— Exercise aim —
Copy each line from the entries that the word "down" appears in.

— Study material —
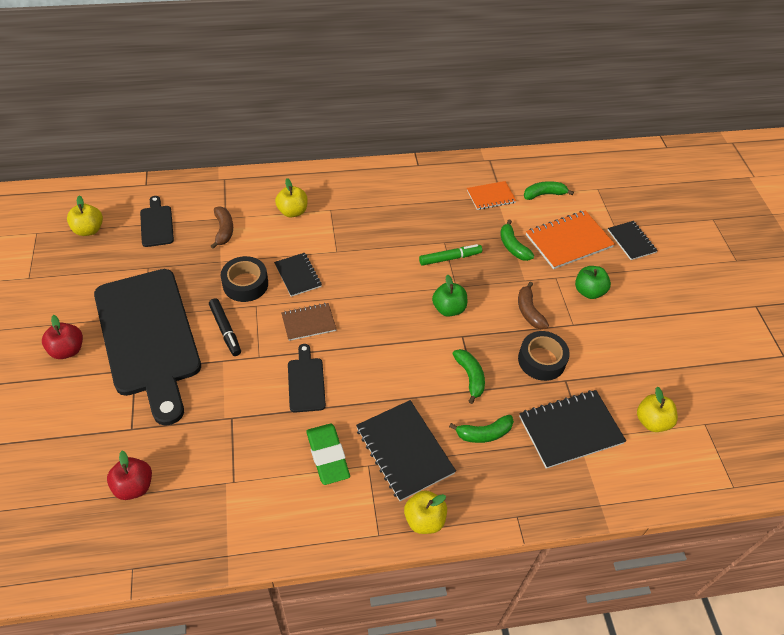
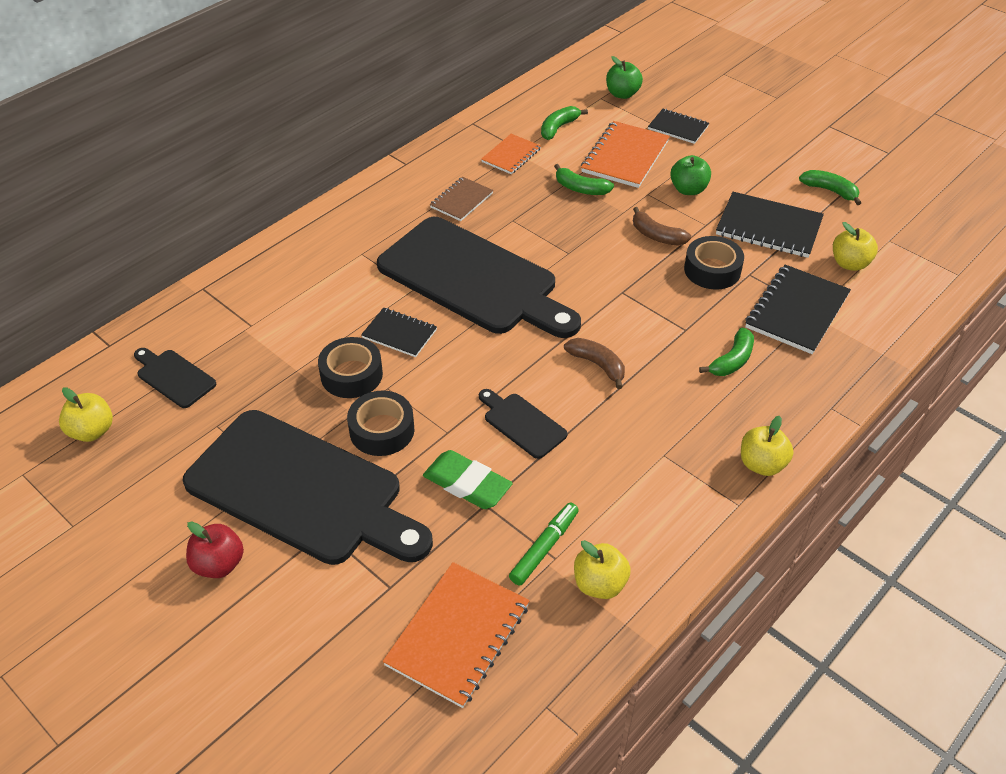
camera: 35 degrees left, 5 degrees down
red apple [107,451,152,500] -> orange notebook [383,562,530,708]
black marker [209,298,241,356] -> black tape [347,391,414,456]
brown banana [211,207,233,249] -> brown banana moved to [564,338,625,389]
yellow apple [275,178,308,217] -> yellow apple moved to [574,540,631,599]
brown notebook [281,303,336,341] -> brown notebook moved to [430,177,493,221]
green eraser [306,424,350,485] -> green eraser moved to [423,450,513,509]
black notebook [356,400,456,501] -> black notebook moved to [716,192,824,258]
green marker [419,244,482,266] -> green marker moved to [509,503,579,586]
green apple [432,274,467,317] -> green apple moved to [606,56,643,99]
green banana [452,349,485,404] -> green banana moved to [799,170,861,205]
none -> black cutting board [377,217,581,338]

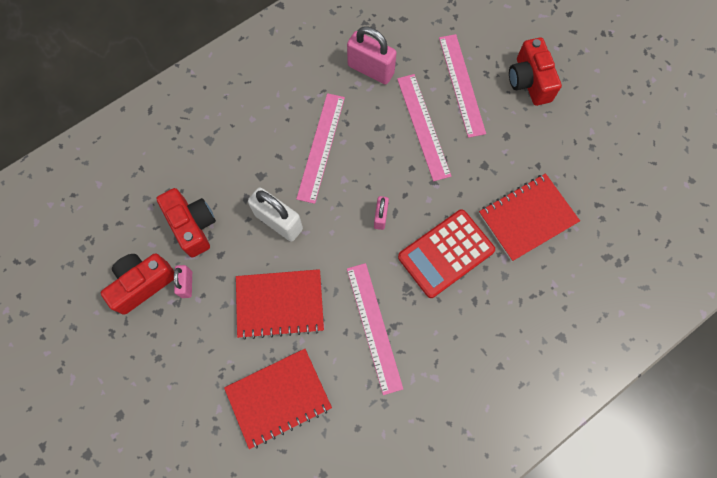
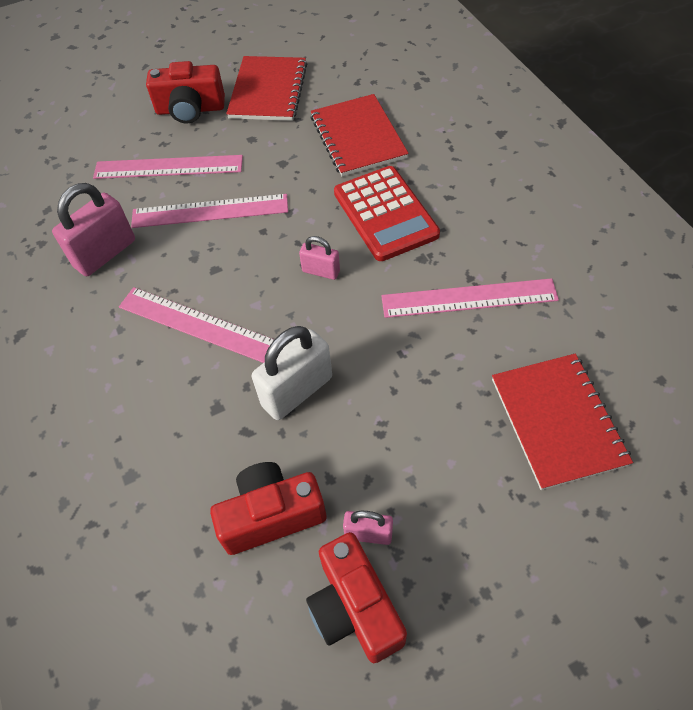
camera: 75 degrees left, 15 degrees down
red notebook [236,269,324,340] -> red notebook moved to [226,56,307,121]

--

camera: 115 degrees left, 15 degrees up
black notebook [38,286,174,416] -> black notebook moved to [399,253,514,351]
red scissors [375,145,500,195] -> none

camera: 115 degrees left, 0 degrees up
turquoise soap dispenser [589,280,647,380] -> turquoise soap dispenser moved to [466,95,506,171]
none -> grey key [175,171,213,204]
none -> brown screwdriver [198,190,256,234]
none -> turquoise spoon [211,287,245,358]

— Written solution —
camera: 35 degrees left, 5 degrees down
camera: 75 degrees left, 15 degrees down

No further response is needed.